I need every line of the material below that includes the string "green".

DATA TO USE:
--------------------
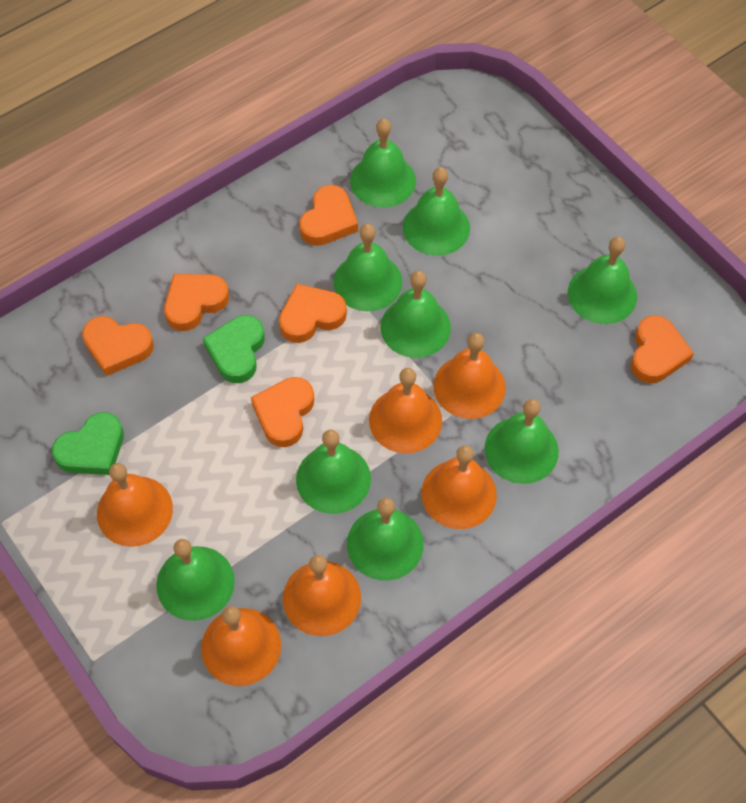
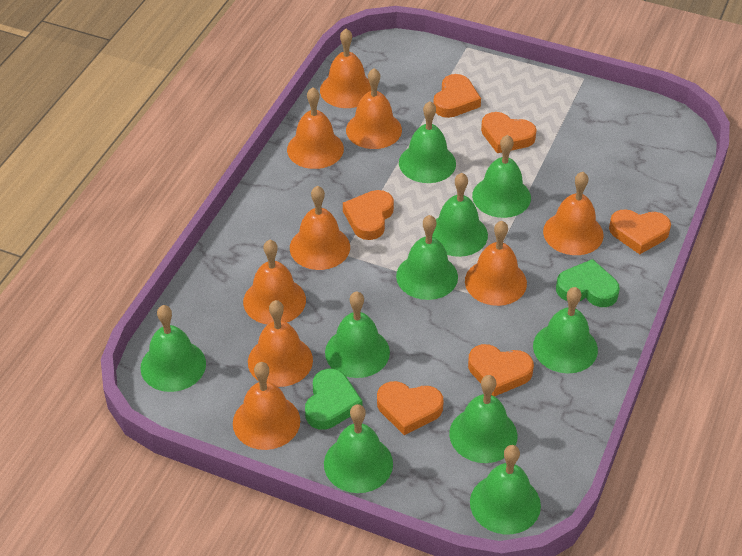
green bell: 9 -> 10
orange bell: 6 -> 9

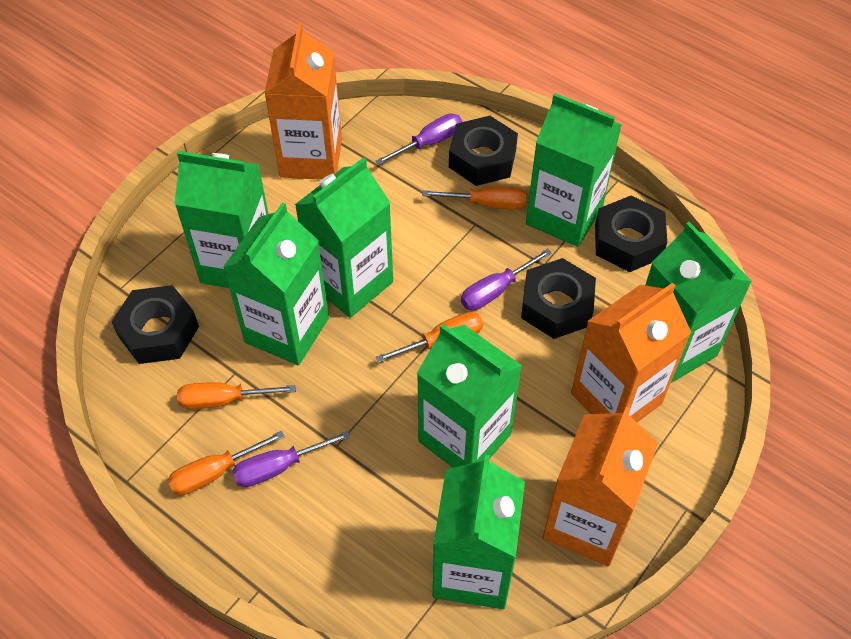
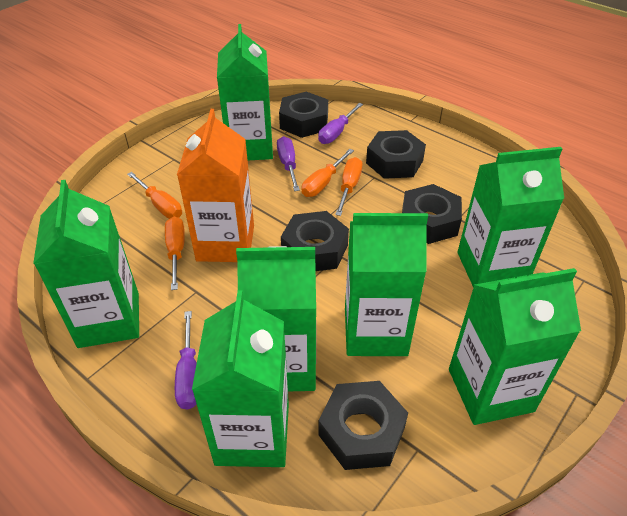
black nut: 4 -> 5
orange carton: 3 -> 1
--------------------
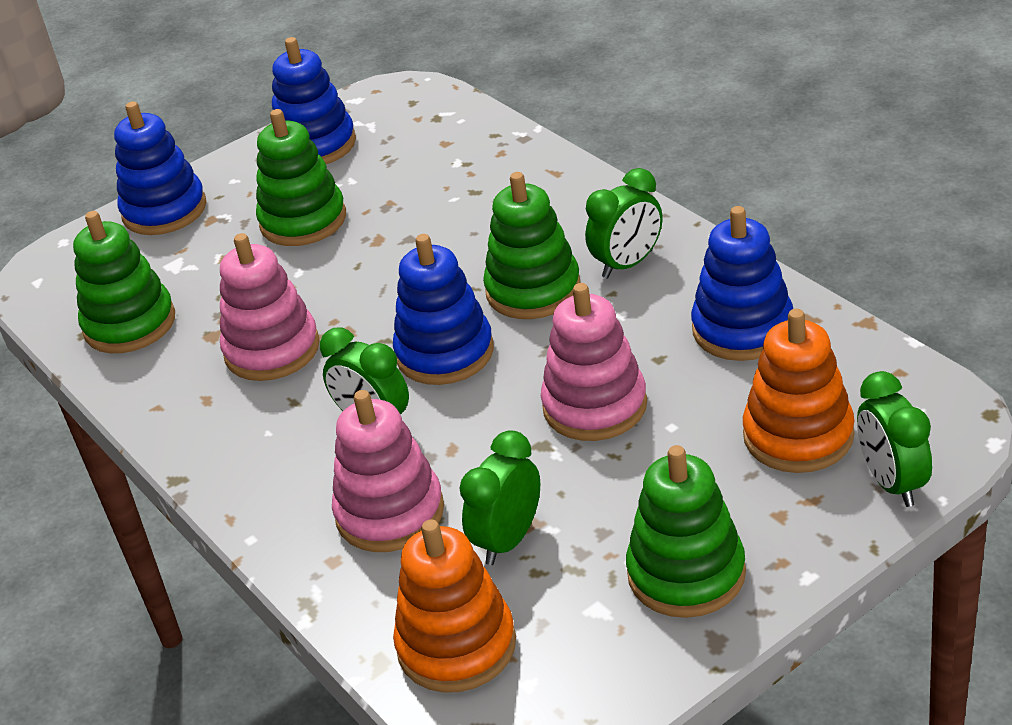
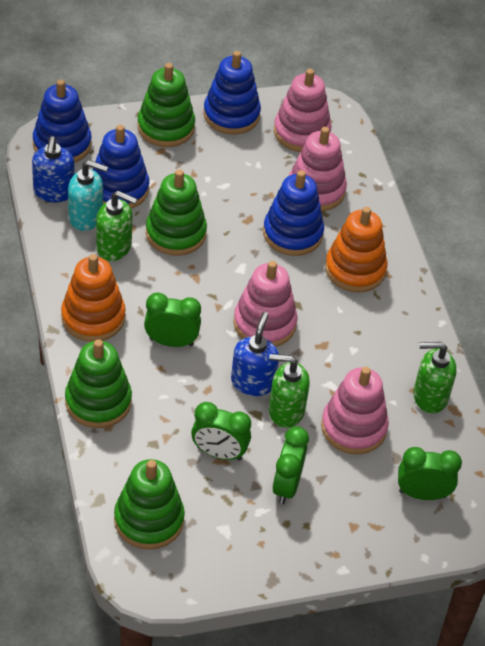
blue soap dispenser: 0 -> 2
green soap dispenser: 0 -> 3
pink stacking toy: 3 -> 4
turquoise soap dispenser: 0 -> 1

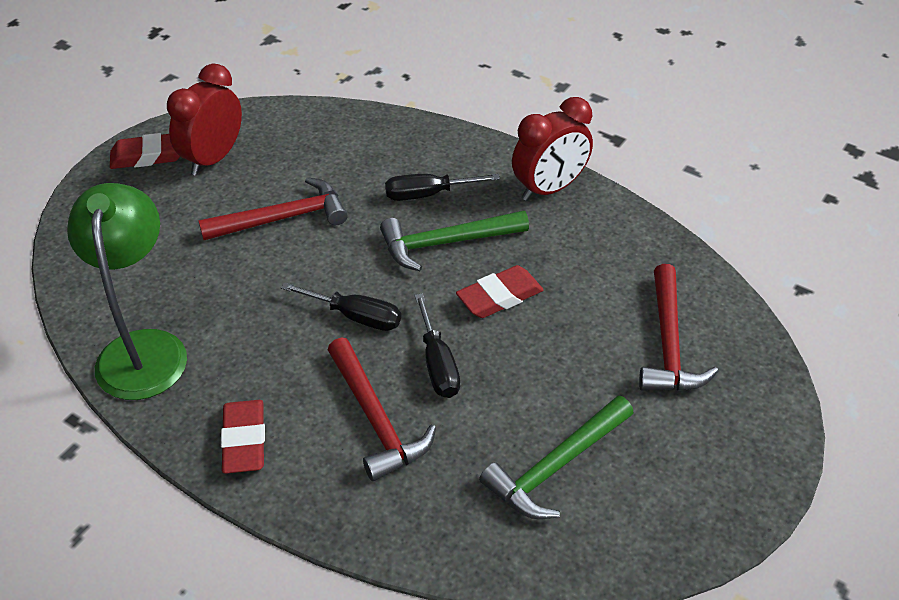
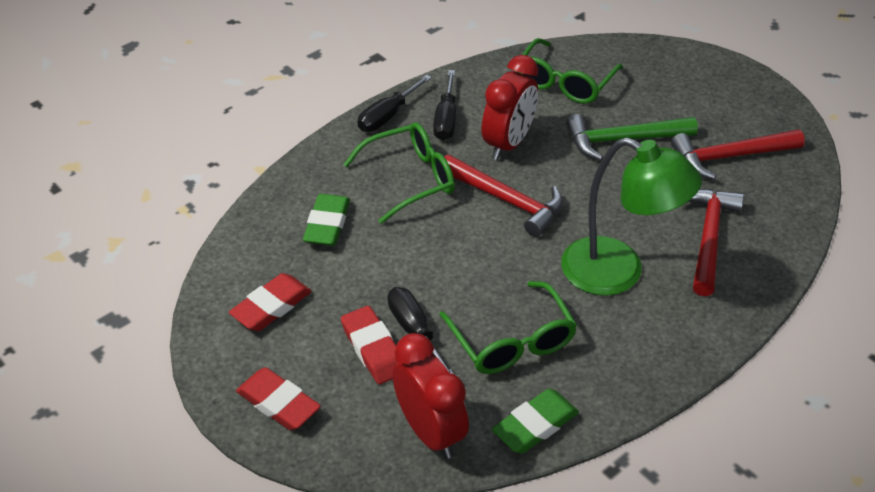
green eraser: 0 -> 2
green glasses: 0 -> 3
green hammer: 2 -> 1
--------------------
EXPECTED OUTPUT:
green bell: 9 -> 10
green soap dispenser: 0 -> 3
green eraser: 0 -> 2
green glasses: 0 -> 3
green hammer: 2 -> 1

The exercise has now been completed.